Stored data
• • •

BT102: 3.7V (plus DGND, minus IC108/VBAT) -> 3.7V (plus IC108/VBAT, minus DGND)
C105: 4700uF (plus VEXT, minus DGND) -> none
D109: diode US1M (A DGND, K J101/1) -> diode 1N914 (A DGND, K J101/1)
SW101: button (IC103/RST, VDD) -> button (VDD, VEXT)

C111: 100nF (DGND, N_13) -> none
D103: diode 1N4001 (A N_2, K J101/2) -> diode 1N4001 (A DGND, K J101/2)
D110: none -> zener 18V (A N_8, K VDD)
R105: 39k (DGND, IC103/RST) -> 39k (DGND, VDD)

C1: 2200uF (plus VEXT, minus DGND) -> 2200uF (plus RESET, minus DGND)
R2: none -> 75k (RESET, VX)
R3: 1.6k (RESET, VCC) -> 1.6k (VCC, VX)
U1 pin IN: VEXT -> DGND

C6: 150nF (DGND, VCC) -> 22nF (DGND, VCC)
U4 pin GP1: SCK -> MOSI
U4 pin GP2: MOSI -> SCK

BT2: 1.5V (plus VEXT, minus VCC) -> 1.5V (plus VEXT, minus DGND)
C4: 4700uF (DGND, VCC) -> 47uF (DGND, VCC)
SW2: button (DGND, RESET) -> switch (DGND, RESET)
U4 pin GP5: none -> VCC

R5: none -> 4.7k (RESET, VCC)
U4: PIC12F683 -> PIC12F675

• • •

Counting the line that contains "BT2: 1.5V (plus" as the first, copy exactly every line through the end of the records, and nothing else.

BT2: 1.5V (plus VEXT, minus VCC) -> 1.5V (plus VEXT, minus DGND)
C4: 4700uF (DGND, VCC) -> 47uF (DGND, VCC)
SW2: button (DGND, RESET) -> switch (DGND, RESET)
U4 pin GP5: none -> VCC

R5: none -> 4.7k (RESET, VCC)
U4: PIC12F683 -> PIC12F675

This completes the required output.